What is being asked:
The answer should be an exact copy of the lines from the line with "brown toothbrush: 2 -> 5" through the last line of the entries, and no other lines.

Supplied data:
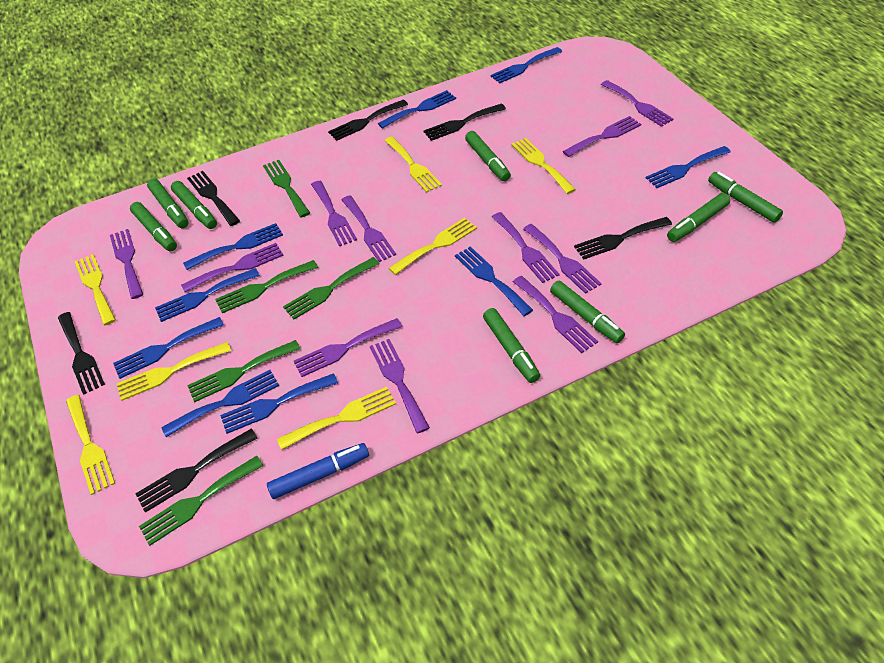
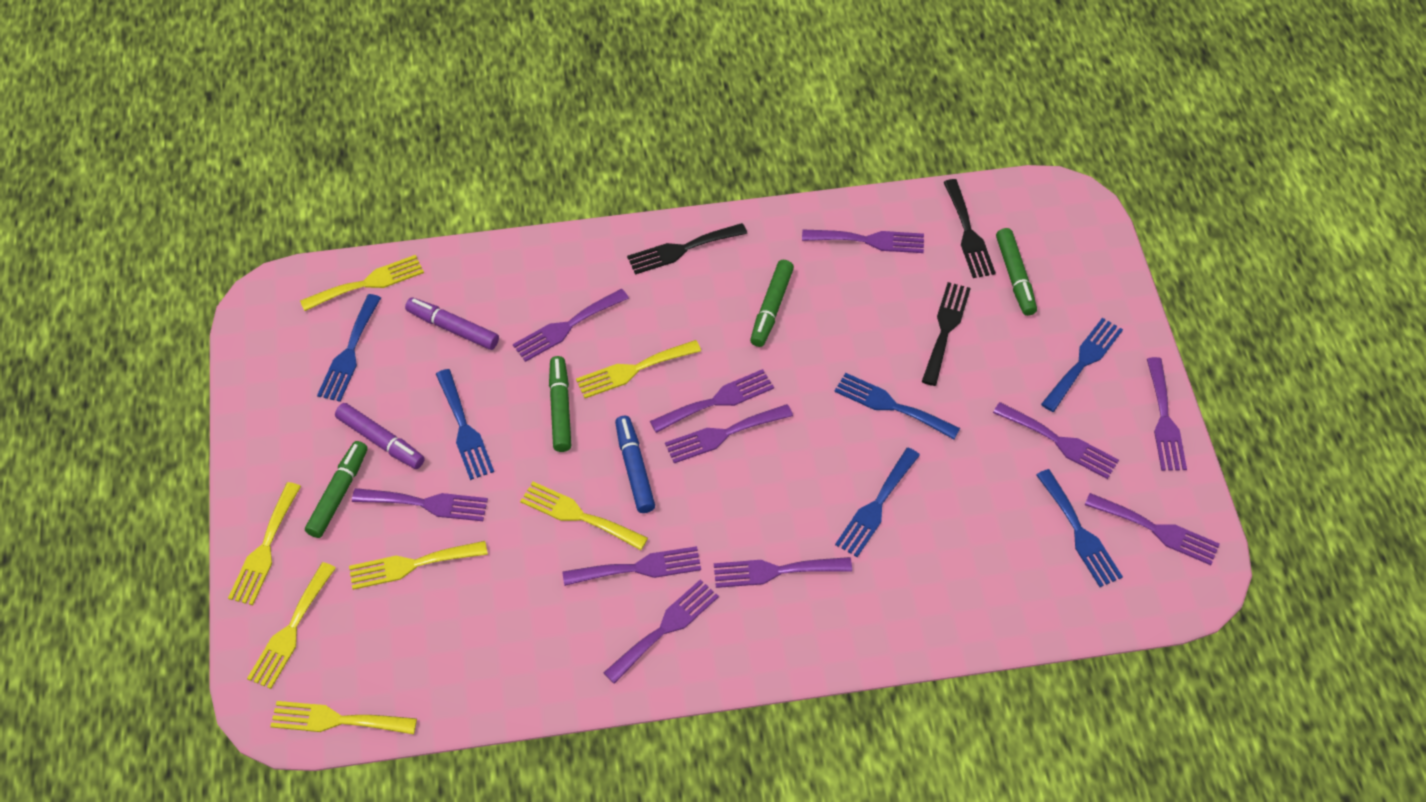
black fork: 6 -> 3
blue fork: 9 -> 6
green fork: 5 -> 0
green marker: 8 -> 4
purple marker: 0 -> 2

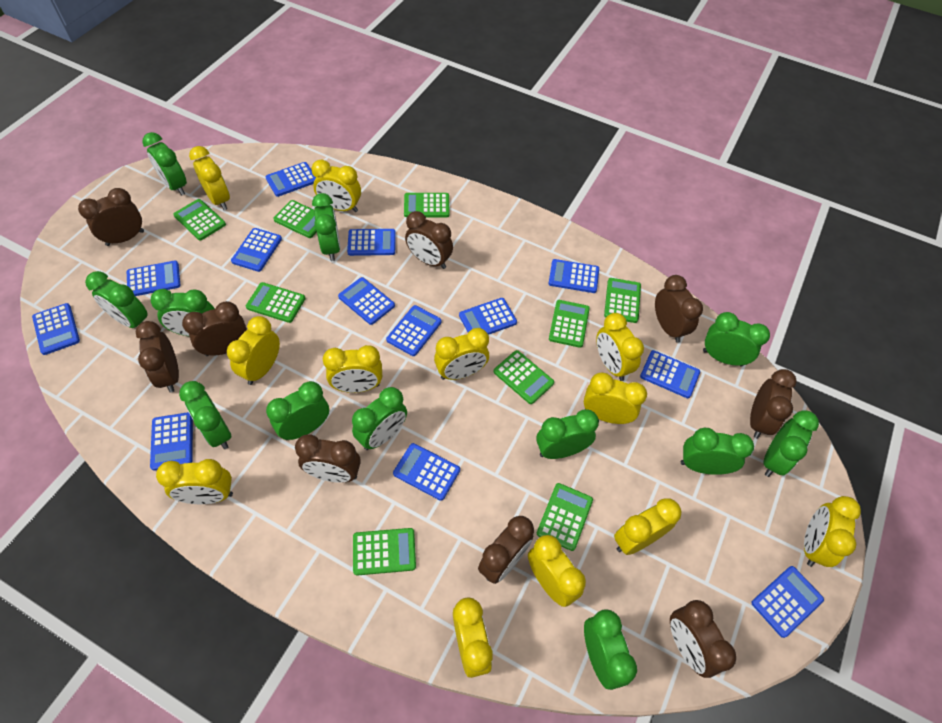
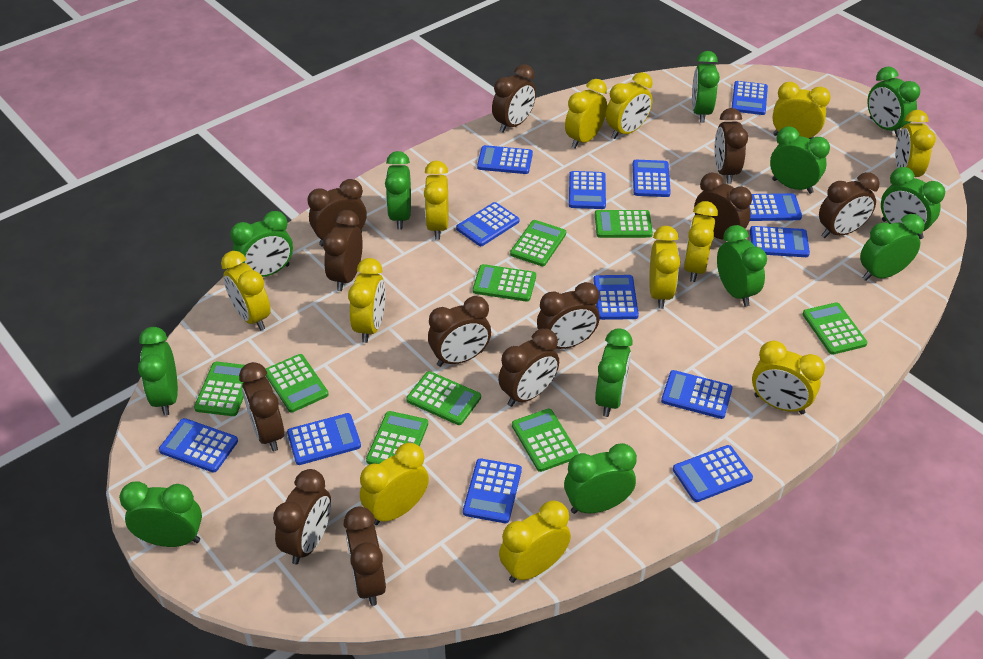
brown clock: 9 -> 12

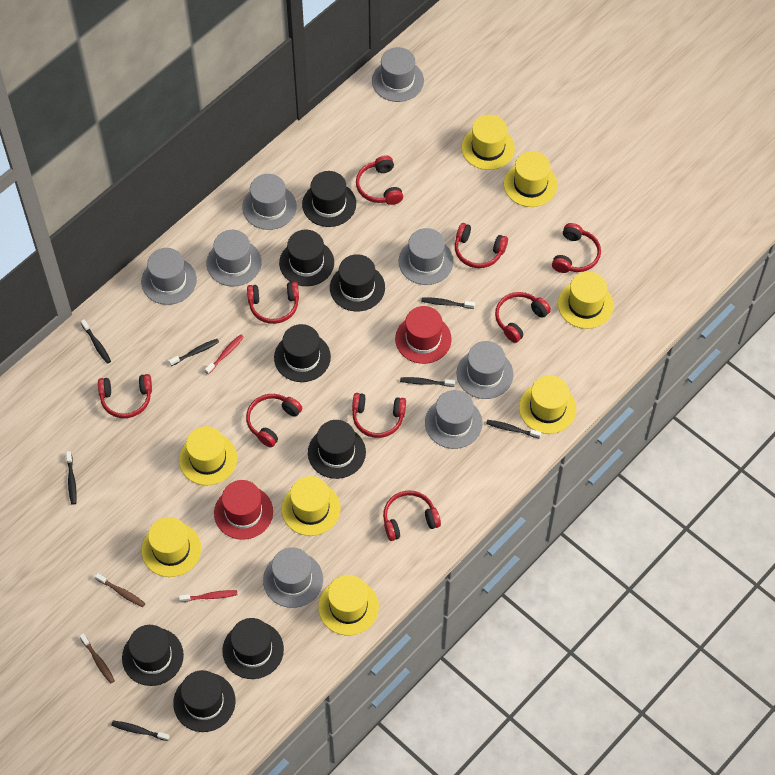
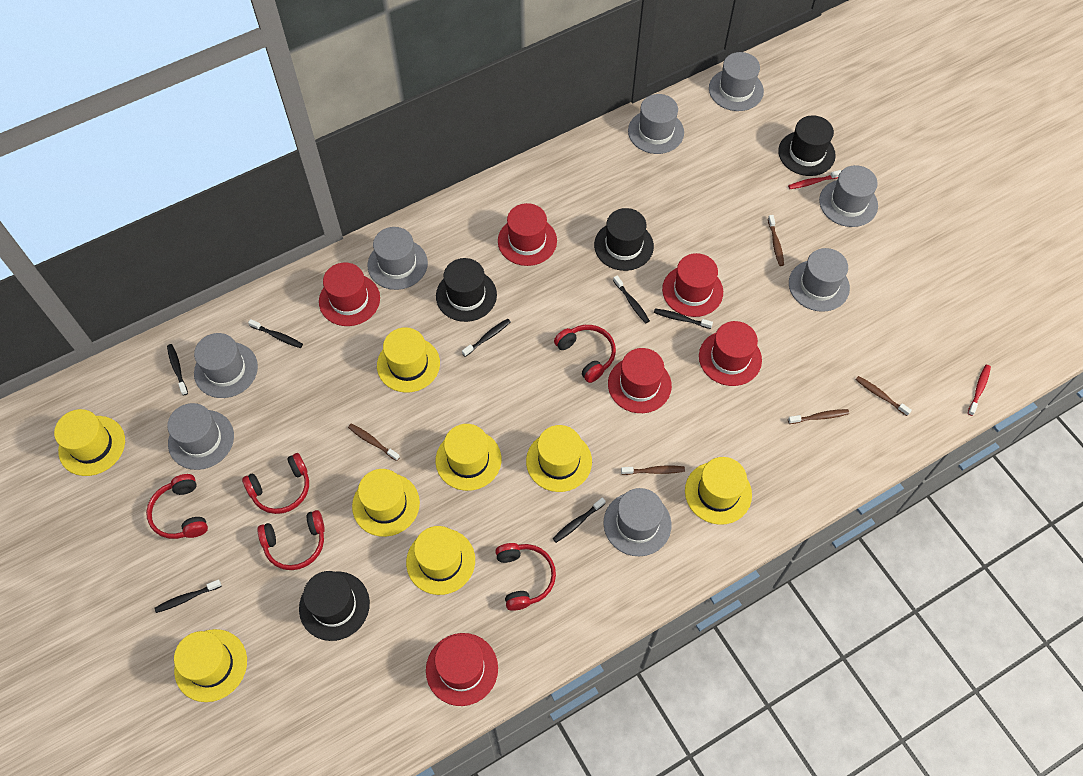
black hat: 8 -> 4
brown toothbrush: 2 -> 5
red hat: 2 -> 6
red headphones: 9 -> 5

Solution to this problem:
brown toothbrush: 2 -> 5
red hat: 2 -> 6
red headphones: 9 -> 5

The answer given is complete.